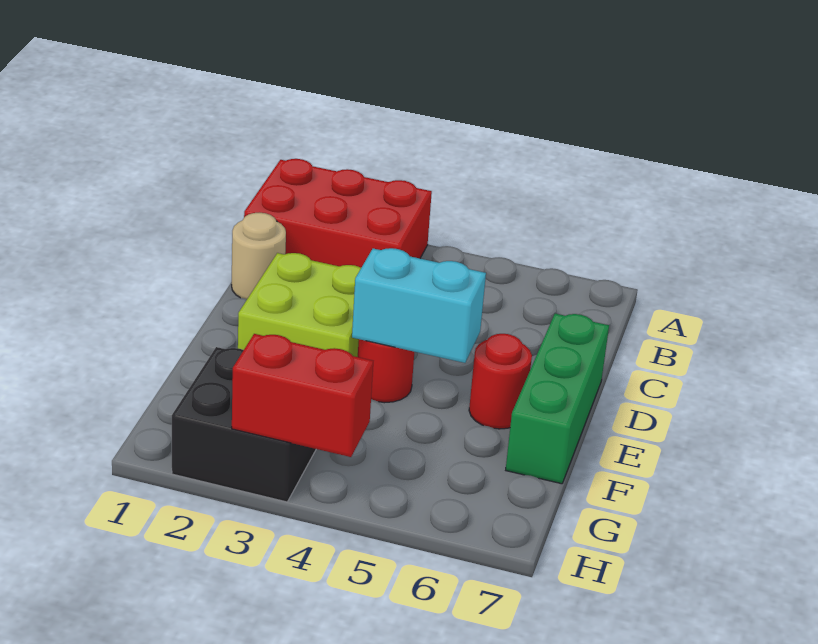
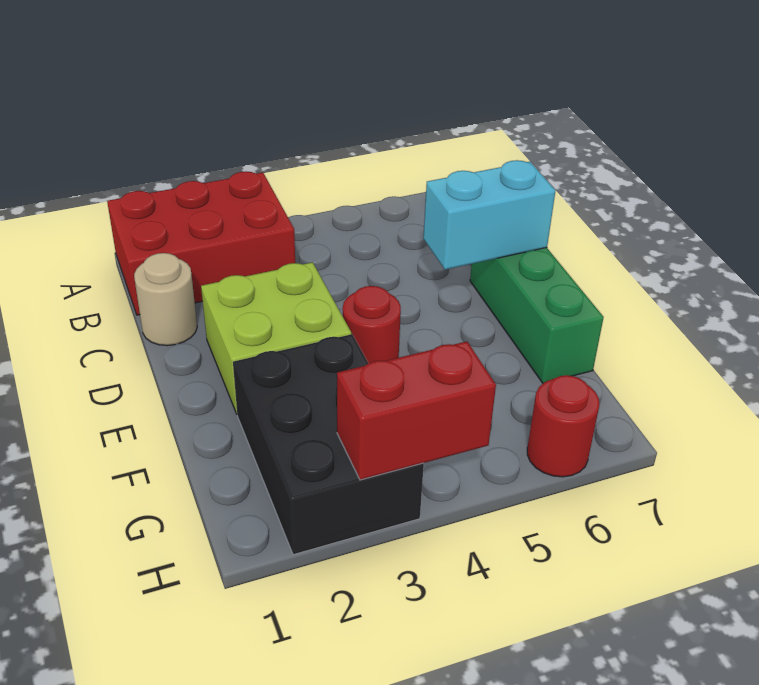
cyan brick E4:E5 level 2 -> cyan brick D6:D7 level 2
red round brick E6 level 1 -> red round brick H6 level 1
black brick G2:H3 level 1 -> black brick F2:H3 level 1

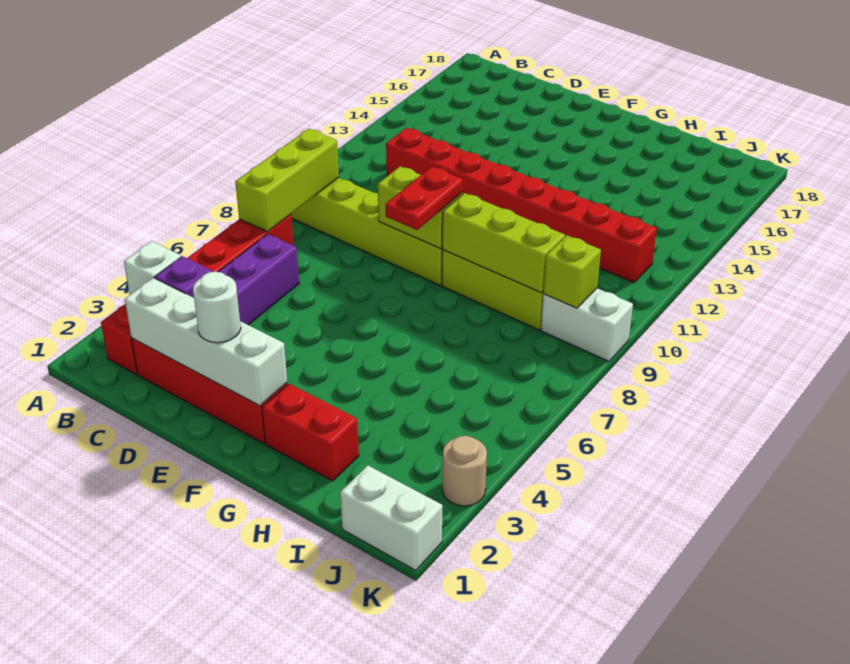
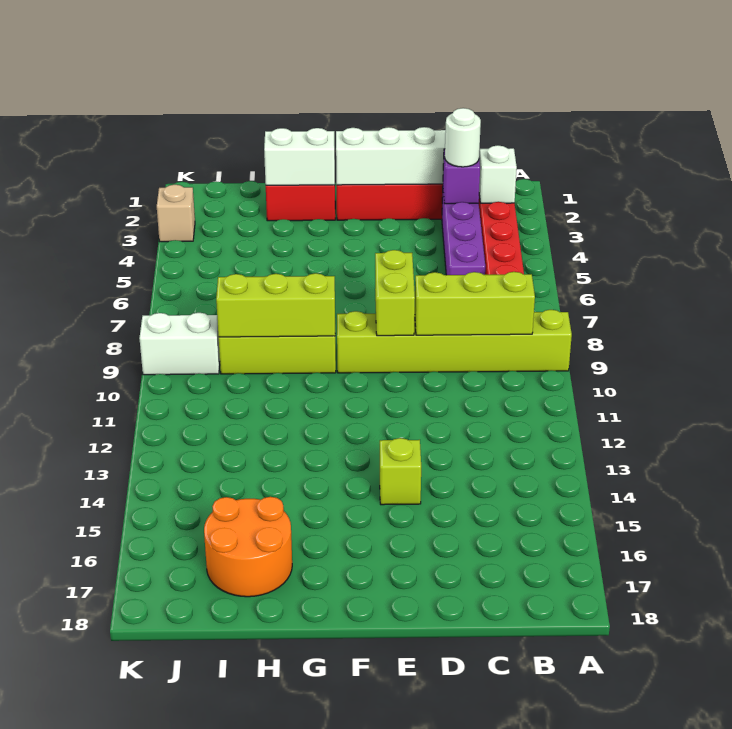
lime brick B7:B9 level 2 -> lime brick B9:D9 level 2
red brick C12:J12 level 1 -> none
white round brick E2 level 3 -> white round brick C3 level 3
lime brick E9:F9 level 2 -> lime brick E8:E9 level 2
red plate F8:F9 level 3 -> none
none -> orange round brick H16:I17 level 1
white brick J1:K1 level 1 -> white brick G2:H2 level 2
lime brick J9 level 2 -> lime brick E14 level 1
tan round brick K3 level 1 -> tan brick K3 level 1

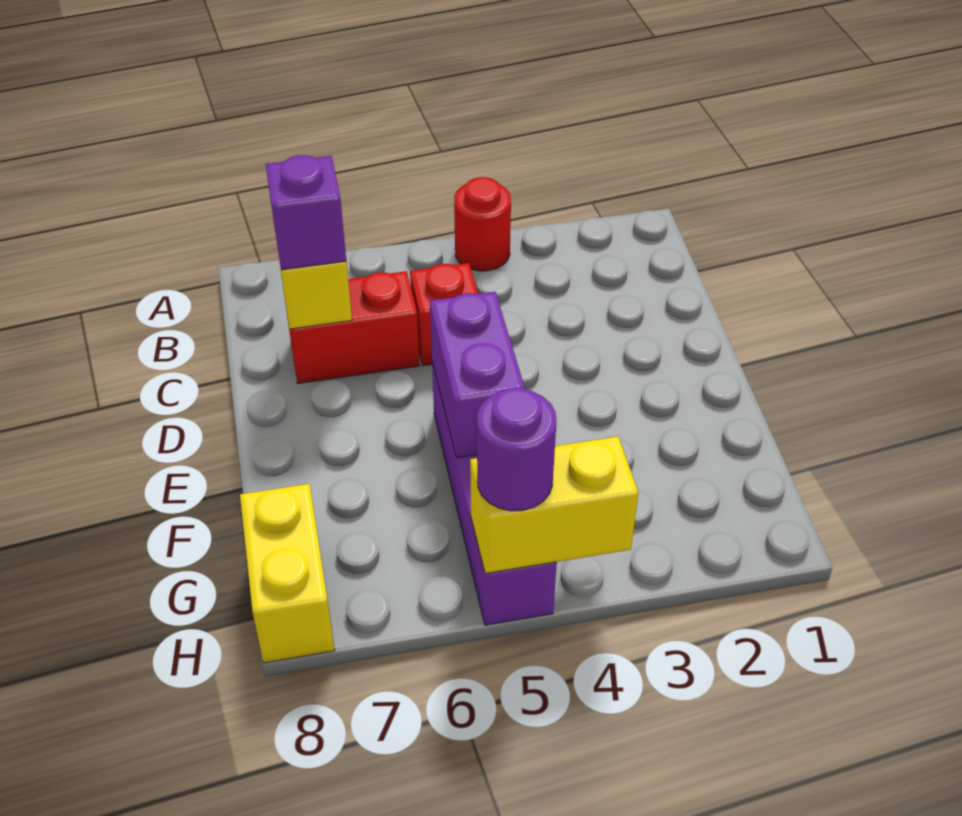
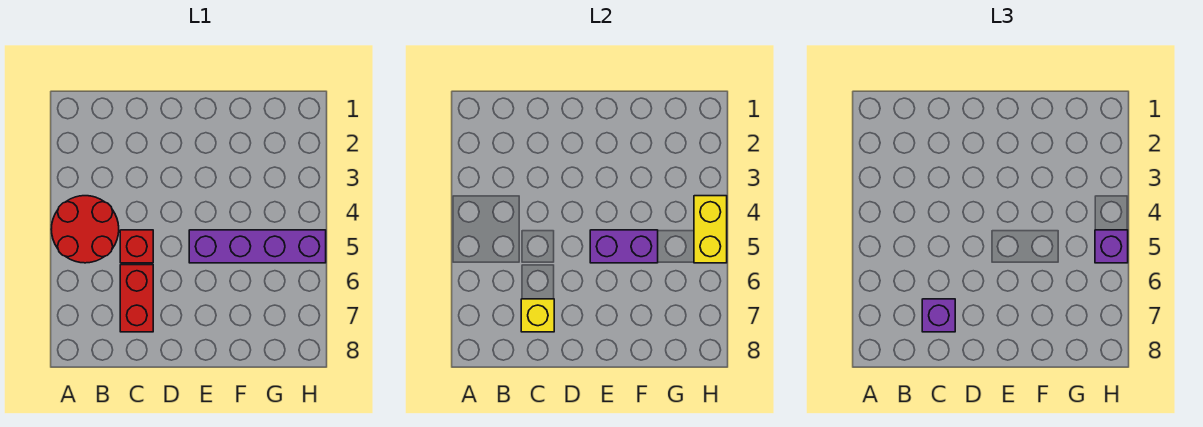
red round brick A4 level 1 -> red round brick A4:B5 level 1
yellow brick G8:H8 level 1 -> none
purple round brick H5 level 3 -> purple brick H5 level 3

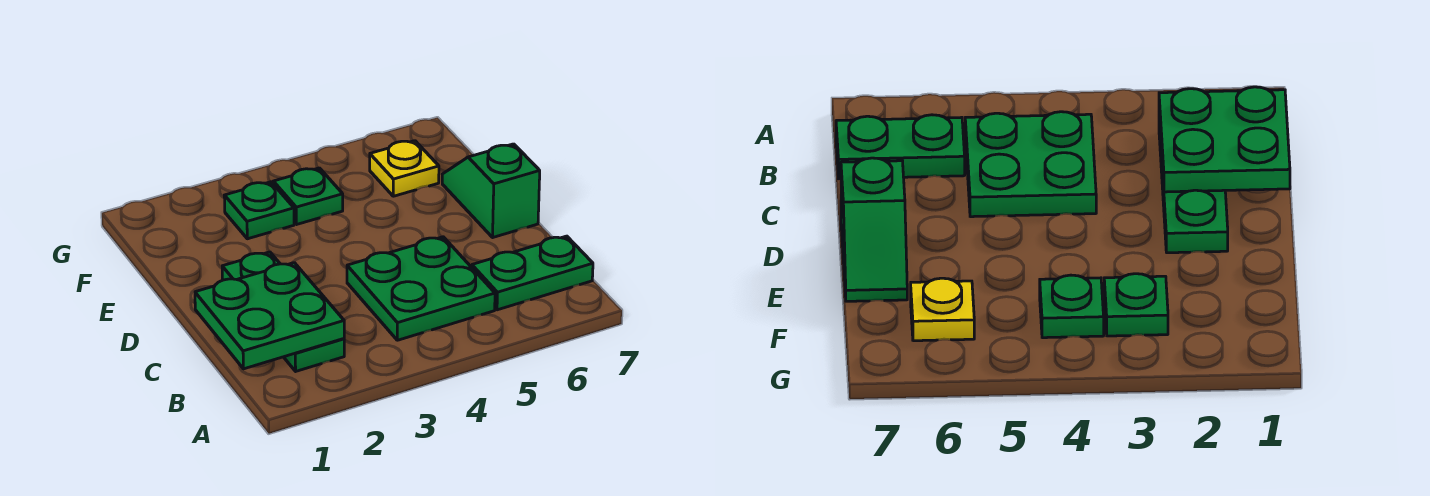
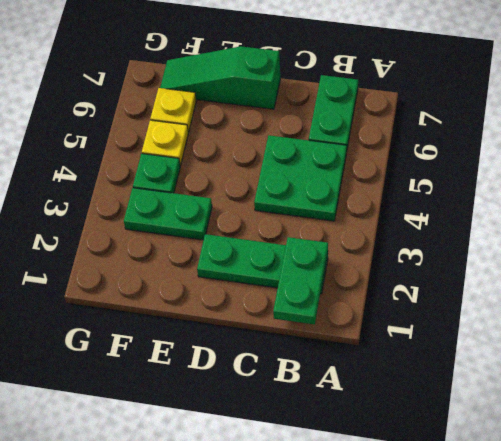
green plate B1:C2 level 2 -> green plate B1:B2 level 2
green slope D7:E7 level 1 top D -> green slope D7:F7 level 1 top D
green plate F3 level 1 -> green plate E3:F3 level 1
none -> yellow plate F5 level 1

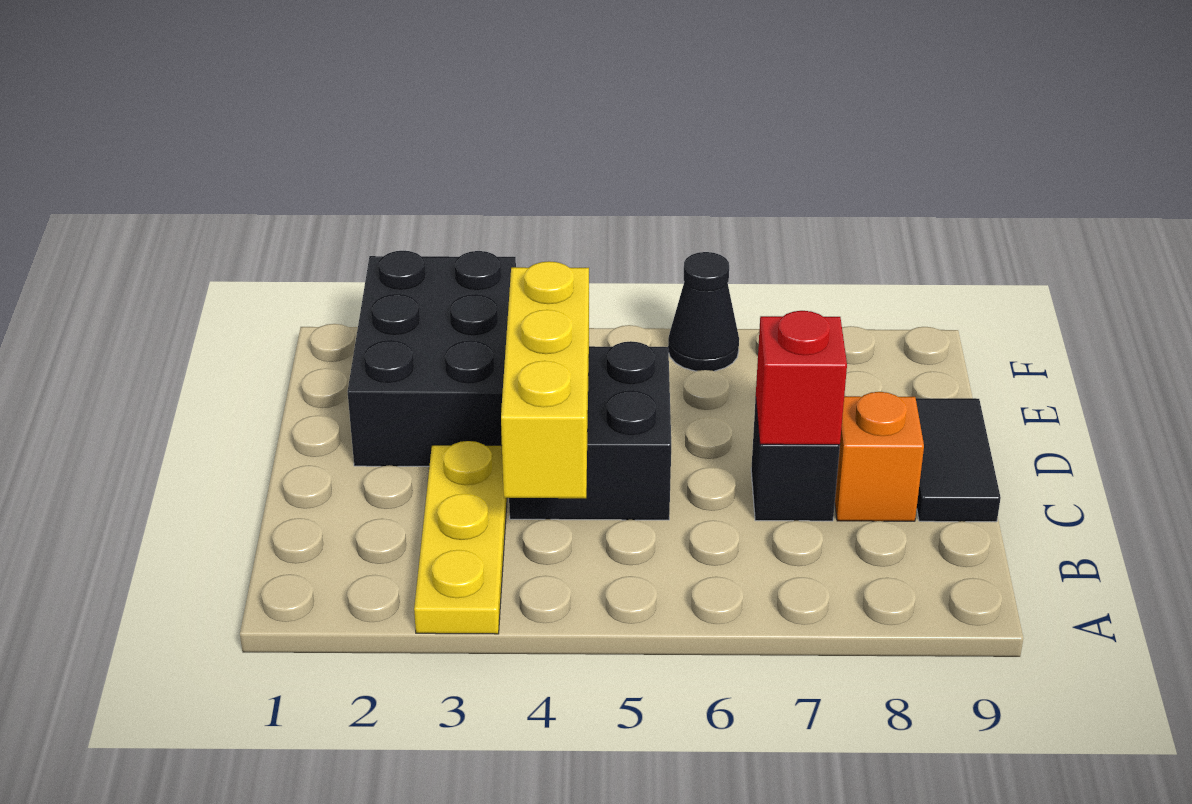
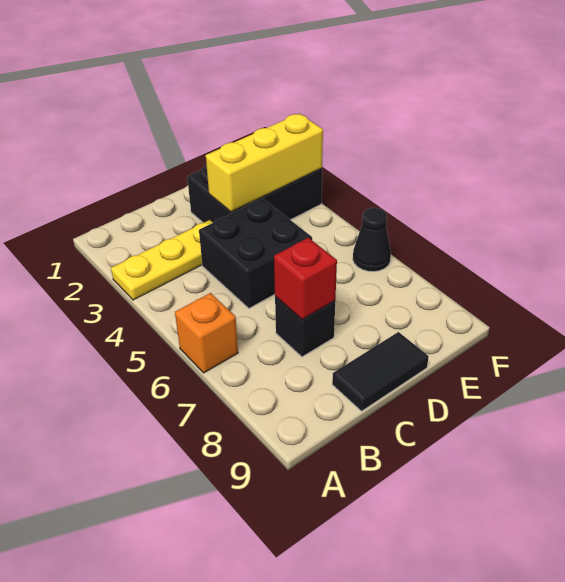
yellow brick B4:D4 level 2 -> yellow brick D3:F3 level 2
orange brick C8 level 1 -> orange brick A6 level 1

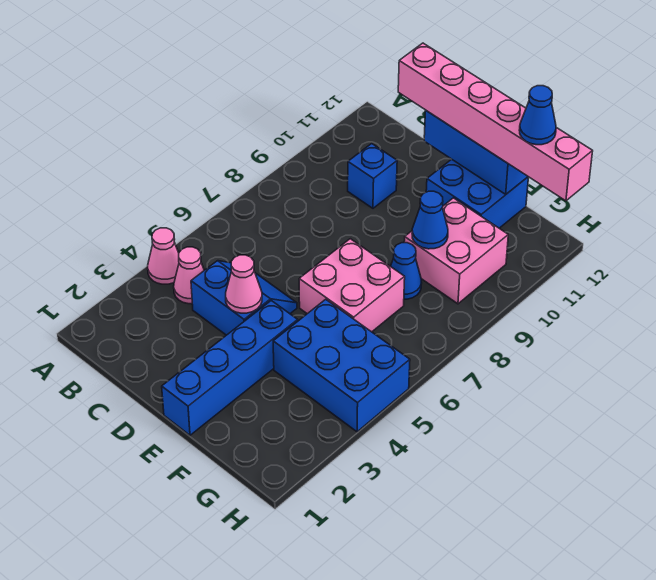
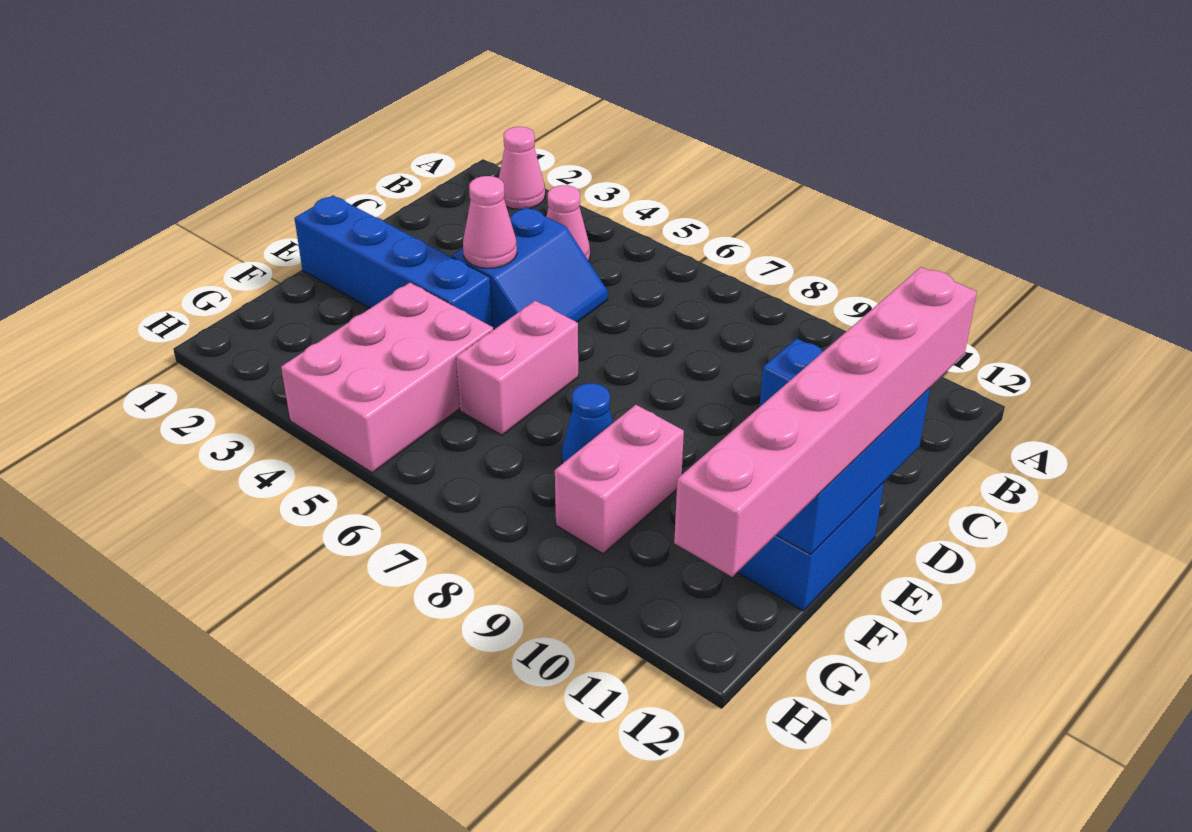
pink cone A4 level 1 -> pink cone A2 level 1
pink brick E6:F7 level 1 -> pink brick E6:F6 level 1
blue brick F4:H5 level 1 -> pink brick F4:H5 level 1
pink brick F9:G10 level 1 -> pink brick F9:G9 level 1
blue cone F9 level 2 -> none
blue cone G12 level 4 -> none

────────

=== Exercise directions ===
The expected output is the whole listing, word for word, minus its pictures.

=== Task solution ===
cyan brick E4:E5 level 2 -> cyan brick D6:D7 level 2
red round brick E6 level 1 -> red round brick H6 level 1
black brick G2:H3 level 1 -> black brick F2:H3 level 1

lime brick B7:B9 level 2 -> lime brick B9:D9 level 2
red brick C12:J12 level 1 -> none
white round brick E2 level 3 -> white round brick C3 level 3
lime brick E9:F9 level 2 -> lime brick E8:E9 level 2
red plate F8:F9 level 3 -> none
none -> orange round brick H16:I17 level 1
white brick J1:K1 level 1 -> white brick G2:H2 level 2
lime brick J9 level 2 -> lime brick E14 level 1
tan round brick K3 level 1 -> tan brick K3 level 1

red round brick A4 level 1 -> red round brick A4:B5 level 1
yellow brick G8:H8 level 1 -> none
purple round brick H5 level 3 -> purple brick H5 level 3

green plate B1:C2 level 2 -> green plate B1:B2 level 2
green slope D7:E7 level 1 top D -> green slope D7:F7 level 1 top D
green plate F3 level 1 -> green plate E3:F3 level 1
none -> yellow plate F5 level 1

yellow brick B4:D4 level 2 -> yellow brick D3:F3 level 2
orange brick C8 level 1 -> orange brick A6 level 1

pink cone A4 level 1 -> pink cone A2 level 1
pink brick E6:F7 level 1 -> pink brick E6:F6 level 1
blue brick F4:H5 level 1 -> pink brick F4:H5 level 1
pink brick F9:G10 level 1 -> pink brick F9:G9 level 1
blue cone F9 level 2 -> none
blue cone G12 level 4 -> none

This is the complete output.